┌─ AVAILABLE DATA

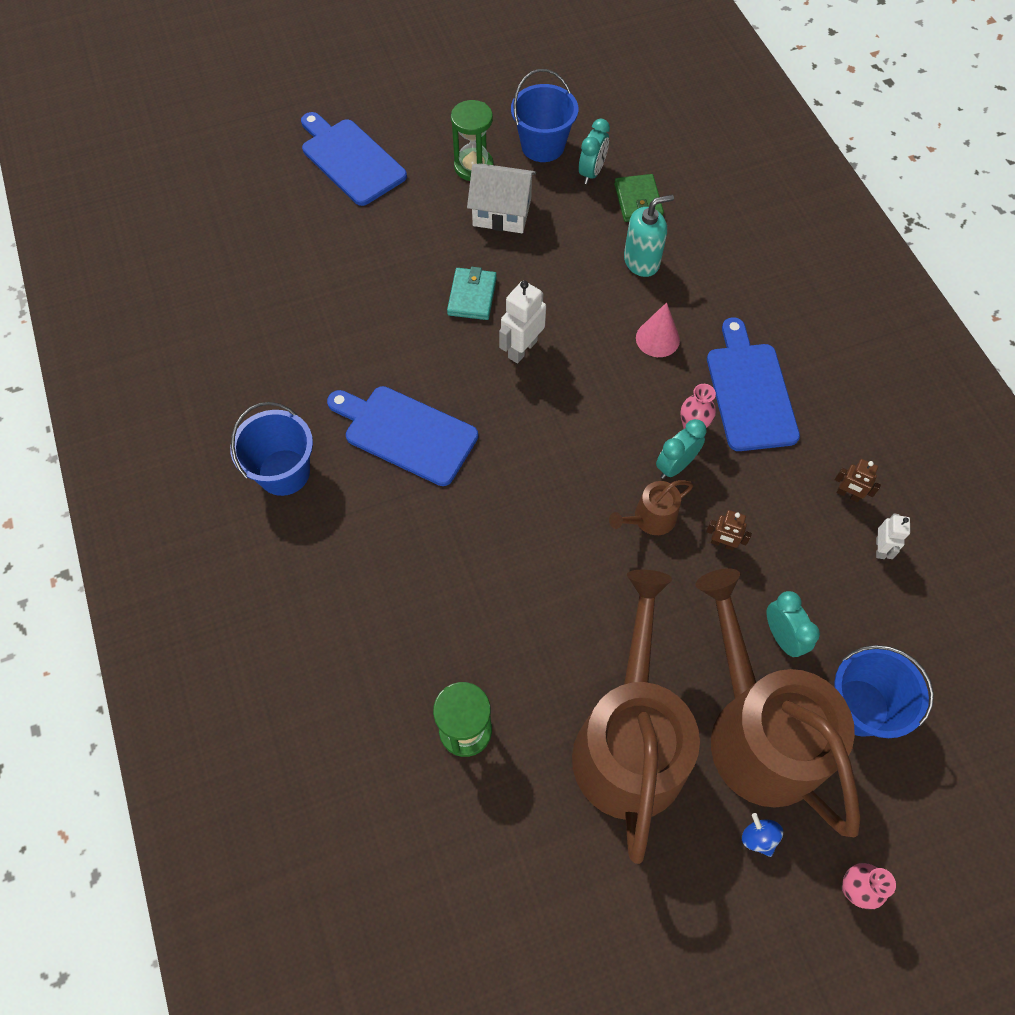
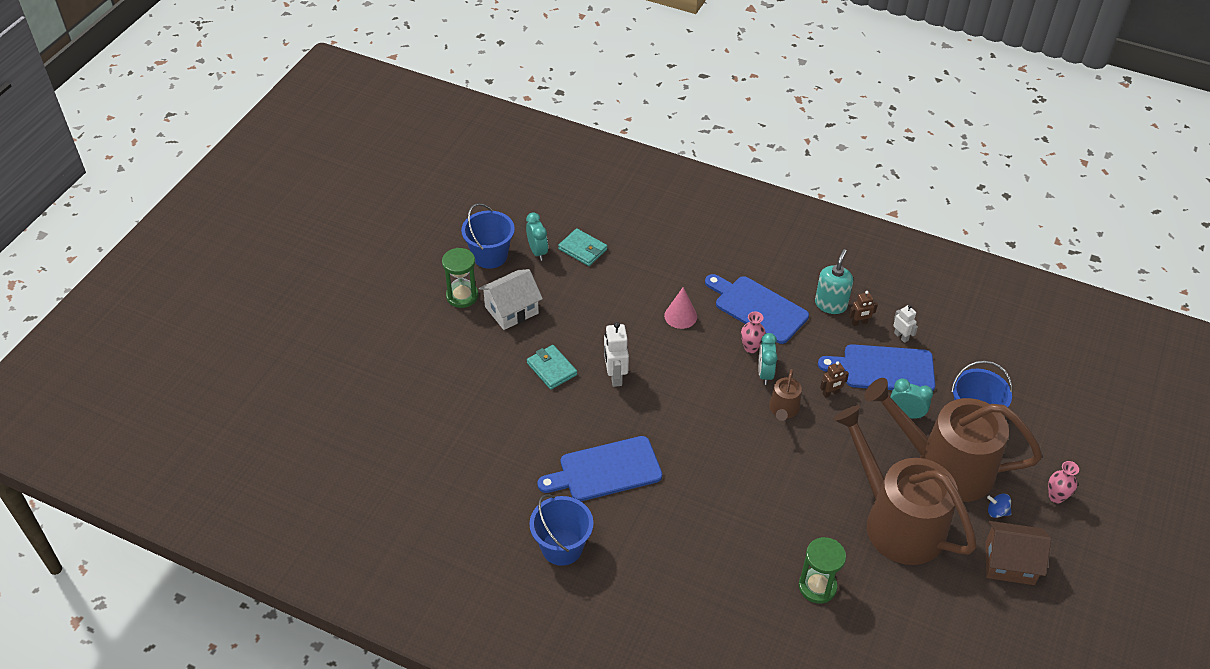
camera: 45 degrees left, 15 degrees down
(351, 159) = (377, 345): blue cutting board -> blue cutting board (883, 369)
(638, 201) = (582, 249): green wallet -> turquoise wallet
(641, 261) = (624, 281): turquoise soap dispenser -> turquoise soap dispenser (830, 304)
(703, 907) = (1009, 563): none -> brown house

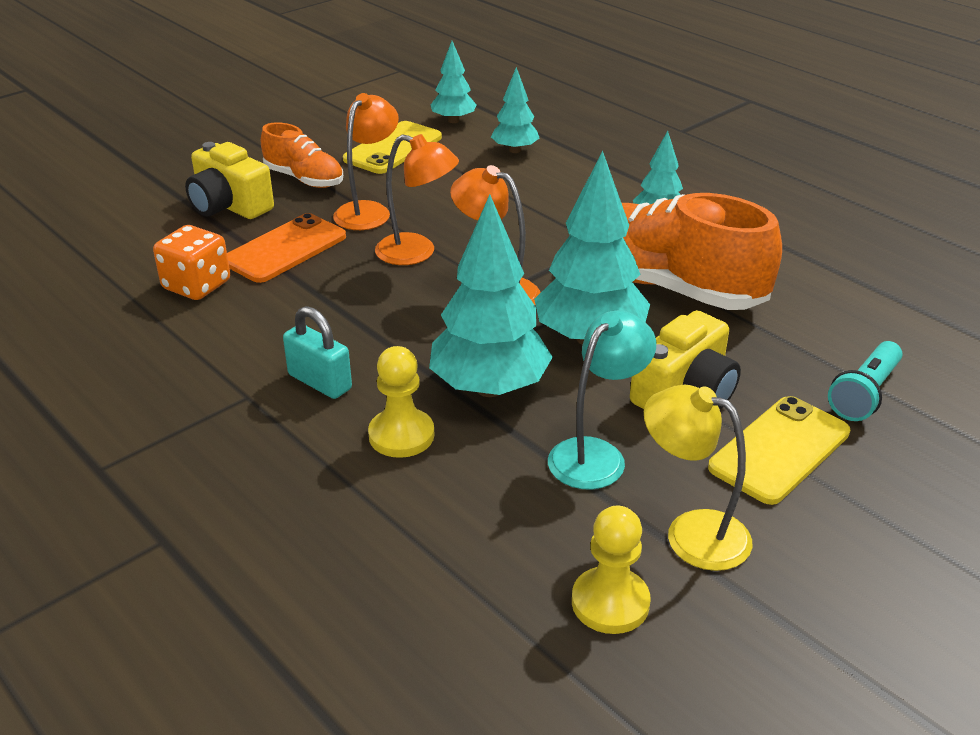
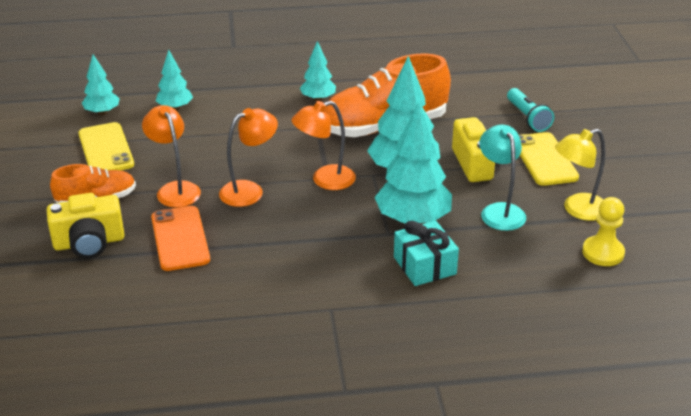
camera: 55 degrees left, 0 degrees up
(197, 285) = (180, 290): orange dice -> none
(320, 382) = (345, 276): turquoise padlock -> none
(401, 435) = (424, 265): yellow pawn -> turquoise gift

└─

> _WORK INSTRUCTION_: Set down the line that contains "camera: 55 degrees left, 0 degrees up" exactly. Do the same for each later line of the data, through the end, and add nothing.

> _EXERCISE RESPONSE_:
camera: 55 degrees left, 0 degrees up
(197, 285) = (180, 290): orange dice -> none
(320, 382) = (345, 276): turquoise padlock -> none
(401, 435) = (424, 265): yellow pawn -> turquoise gift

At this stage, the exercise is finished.